Exercise: In the listing that follows, locate the line containing "brown banana: 11 -> 15" and the line containing "blue house: 2 -> 1". Retype exactly those two lines and every line between them, and nothing more.

Exercise input:
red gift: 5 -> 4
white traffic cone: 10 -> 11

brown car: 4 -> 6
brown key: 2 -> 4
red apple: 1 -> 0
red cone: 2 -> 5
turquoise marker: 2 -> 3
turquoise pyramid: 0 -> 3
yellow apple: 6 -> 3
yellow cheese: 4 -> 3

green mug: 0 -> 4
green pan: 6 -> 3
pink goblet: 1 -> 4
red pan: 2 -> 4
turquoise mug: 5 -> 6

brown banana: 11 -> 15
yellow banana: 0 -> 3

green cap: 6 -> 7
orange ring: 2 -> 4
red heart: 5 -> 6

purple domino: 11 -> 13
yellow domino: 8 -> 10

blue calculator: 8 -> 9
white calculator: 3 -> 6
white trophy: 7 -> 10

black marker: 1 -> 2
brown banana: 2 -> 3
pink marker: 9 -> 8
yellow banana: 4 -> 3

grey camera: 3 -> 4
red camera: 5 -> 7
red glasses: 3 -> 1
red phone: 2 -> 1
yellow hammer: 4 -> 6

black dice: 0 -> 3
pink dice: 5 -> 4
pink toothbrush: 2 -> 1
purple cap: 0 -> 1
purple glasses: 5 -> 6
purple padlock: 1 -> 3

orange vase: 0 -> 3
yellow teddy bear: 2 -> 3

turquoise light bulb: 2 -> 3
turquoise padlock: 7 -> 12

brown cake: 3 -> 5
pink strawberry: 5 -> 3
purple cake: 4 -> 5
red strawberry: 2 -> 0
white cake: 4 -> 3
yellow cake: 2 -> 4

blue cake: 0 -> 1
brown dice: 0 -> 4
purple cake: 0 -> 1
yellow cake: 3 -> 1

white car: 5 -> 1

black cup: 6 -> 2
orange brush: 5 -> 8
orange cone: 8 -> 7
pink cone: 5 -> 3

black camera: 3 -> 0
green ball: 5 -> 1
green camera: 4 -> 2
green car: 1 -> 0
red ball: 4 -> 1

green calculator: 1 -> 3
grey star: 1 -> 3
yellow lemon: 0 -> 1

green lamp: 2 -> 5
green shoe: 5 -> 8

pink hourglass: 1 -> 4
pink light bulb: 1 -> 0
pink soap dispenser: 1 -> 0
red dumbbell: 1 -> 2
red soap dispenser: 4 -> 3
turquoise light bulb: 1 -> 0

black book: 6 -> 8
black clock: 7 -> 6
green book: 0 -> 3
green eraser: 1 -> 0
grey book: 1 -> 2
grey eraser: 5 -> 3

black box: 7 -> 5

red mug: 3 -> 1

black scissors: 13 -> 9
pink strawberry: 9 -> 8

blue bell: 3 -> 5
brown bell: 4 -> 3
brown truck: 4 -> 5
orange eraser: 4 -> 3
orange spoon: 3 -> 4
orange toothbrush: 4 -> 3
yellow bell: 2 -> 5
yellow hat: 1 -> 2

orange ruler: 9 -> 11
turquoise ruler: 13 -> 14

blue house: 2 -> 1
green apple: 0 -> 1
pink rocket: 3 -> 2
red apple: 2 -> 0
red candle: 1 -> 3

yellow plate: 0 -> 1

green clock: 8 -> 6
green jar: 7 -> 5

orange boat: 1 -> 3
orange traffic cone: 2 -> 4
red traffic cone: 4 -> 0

Written reply:
brown banana: 11 -> 15
yellow banana: 0 -> 3

green cap: 6 -> 7
orange ring: 2 -> 4
red heart: 5 -> 6

purple domino: 11 -> 13
yellow domino: 8 -> 10

blue calculator: 8 -> 9
white calculator: 3 -> 6
white trophy: 7 -> 10

black marker: 1 -> 2
brown banana: 2 -> 3
pink marker: 9 -> 8
yellow banana: 4 -> 3

grey camera: 3 -> 4
red camera: 5 -> 7
red glasses: 3 -> 1
red phone: 2 -> 1
yellow hammer: 4 -> 6

black dice: 0 -> 3
pink dice: 5 -> 4
pink toothbrush: 2 -> 1
purple cap: 0 -> 1
purple glasses: 5 -> 6
purple padlock: 1 -> 3

orange vase: 0 -> 3
yellow teddy bear: 2 -> 3

turquoise light bulb: 2 -> 3
turquoise padlock: 7 -> 12

brown cake: 3 -> 5
pink strawberry: 5 -> 3
purple cake: 4 -> 5
red strawberry: 2 -> 0
white cake: 4 -> 3
yellow cake: 2 -> 4

blue cake: 0 -> 1
brown dice: 0 -> 4
purple cake: 0 -> 1
yellow cake: 3 -> 1

white car: 5 -> 1

black cup: 6 -> 2
orange brush: 5 -> 8
orange cone: 8 -> 7
pink cone: 5 -> 3

black camera: 3 -> 0
green ball: 5 -> 1
green camera: 4 -> 2
green car: 1 -> 0
red ball: 4 -> 1

green calculator: 1 -> 3
grey star: 1 -> 3
yellow lemon: 0 -> 1

green lamp: 2 -> 5
green shoe: 5 -> 8

pink hourglass: 1 -> 4
pink light bulb: 1 -> 0
pink soap dispenser: 1 -> 0
red dumbbell: 1 -> 2
red soap dispenser: 4 -> 3
turquoise light bulb: 1 -> 0

black book: 6 -> 8
black clock: 7 -> 6
green book: 0 -> 3
green eraser: 1 -> 0
grey book: 1 -> 2
grey eraser: 5 -> 3

black box: 7 -> 5

red mug: 3 -> 1

black scissors: 13 -> 9
pink strawberry: 9 -> 8

blue bell: 3 -> 5
brown bell: 4 -> 3
brown truck: 4 -> 5
orange eraser: 4 -> 3
orange spoon: 3 -> 4
orange toothbrush: 4 -> 3
yellow bell: 2 -> 5
yellow hat: 1 -> 2

orange ruler: 9 -> 11
turquoise ruler: 13 -> 14

blue house: 2 -> 1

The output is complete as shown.